-- start of Record extracts --

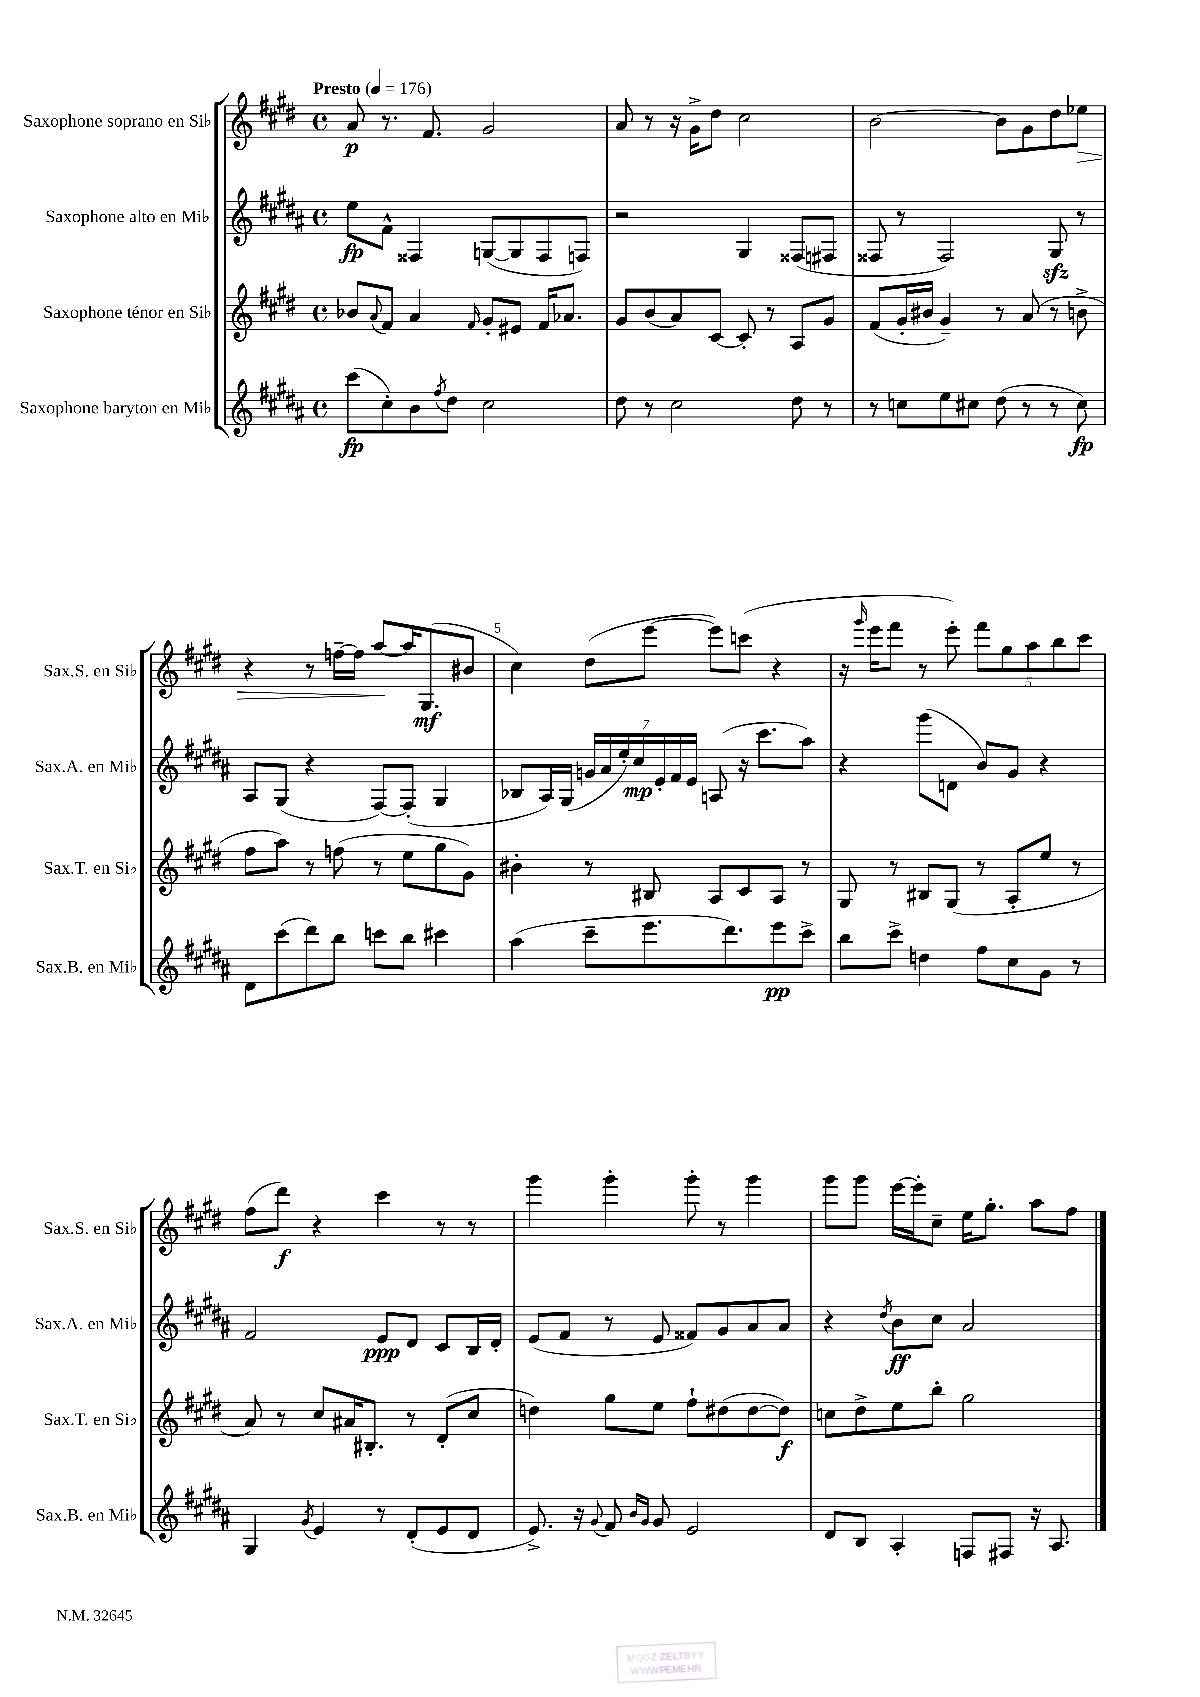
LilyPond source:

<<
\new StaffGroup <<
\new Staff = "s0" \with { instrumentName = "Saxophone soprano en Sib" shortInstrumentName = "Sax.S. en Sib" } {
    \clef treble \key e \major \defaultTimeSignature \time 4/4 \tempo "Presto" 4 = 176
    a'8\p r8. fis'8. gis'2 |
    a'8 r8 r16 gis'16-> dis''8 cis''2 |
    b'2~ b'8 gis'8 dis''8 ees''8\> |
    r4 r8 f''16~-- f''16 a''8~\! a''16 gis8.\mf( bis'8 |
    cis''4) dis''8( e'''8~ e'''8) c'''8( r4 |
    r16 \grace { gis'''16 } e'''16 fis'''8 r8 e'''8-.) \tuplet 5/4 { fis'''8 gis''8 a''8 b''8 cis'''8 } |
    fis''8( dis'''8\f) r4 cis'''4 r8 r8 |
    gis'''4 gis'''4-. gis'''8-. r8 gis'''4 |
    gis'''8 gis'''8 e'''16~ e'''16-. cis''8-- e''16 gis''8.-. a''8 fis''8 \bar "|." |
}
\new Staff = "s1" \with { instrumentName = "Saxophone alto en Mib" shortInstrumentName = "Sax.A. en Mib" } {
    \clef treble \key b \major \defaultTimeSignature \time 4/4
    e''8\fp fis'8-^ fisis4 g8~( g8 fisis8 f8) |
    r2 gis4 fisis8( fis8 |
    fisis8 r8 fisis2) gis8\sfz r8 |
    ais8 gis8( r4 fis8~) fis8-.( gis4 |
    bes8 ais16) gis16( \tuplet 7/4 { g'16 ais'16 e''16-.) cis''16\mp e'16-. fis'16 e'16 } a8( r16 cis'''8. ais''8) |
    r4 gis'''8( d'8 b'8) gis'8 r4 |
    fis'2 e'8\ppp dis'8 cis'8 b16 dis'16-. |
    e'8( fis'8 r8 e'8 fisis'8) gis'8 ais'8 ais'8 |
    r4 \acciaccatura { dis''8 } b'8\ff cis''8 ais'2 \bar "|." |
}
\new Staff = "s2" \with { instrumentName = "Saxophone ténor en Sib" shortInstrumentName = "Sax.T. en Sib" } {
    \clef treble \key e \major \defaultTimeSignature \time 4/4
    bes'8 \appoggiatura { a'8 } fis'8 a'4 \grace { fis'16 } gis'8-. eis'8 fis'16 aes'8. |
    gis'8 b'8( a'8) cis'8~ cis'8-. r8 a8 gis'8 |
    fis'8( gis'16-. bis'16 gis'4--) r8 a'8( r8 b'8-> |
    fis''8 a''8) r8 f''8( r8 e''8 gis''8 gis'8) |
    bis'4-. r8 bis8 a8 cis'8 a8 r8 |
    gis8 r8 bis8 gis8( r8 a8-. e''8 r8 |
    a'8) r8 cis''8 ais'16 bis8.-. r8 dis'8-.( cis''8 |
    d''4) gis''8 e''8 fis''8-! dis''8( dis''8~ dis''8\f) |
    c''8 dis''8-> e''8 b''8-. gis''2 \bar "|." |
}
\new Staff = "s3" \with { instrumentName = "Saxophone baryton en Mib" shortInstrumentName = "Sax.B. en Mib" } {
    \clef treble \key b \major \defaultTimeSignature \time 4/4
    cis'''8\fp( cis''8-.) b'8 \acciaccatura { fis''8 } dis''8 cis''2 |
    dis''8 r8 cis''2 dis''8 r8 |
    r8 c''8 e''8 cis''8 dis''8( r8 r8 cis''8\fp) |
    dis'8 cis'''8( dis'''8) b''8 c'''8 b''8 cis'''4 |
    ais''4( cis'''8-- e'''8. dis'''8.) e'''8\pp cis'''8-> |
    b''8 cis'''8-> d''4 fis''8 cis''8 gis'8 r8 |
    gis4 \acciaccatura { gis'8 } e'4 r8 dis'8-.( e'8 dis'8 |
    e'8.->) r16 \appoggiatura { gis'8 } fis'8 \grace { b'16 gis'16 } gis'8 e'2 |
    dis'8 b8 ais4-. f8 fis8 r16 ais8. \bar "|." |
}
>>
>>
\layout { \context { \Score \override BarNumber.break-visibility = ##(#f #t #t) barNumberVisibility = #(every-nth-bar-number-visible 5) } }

-- end of Record extracts --

What you have to do →
List each line in the items above that contains the string "treble".

Expected answer →
    \clef treble \key e \major \defaultTimeSignature \time 4/4 \tempo "Presto" 4 = 176
    \clef treble \key b \major \defaultTimeSignature \time 4/4
    \clef treble \key e \major \defaultTimeSignature \time 4/4
    \clef treble \key b \major \defaultTimeSignature \time 4/4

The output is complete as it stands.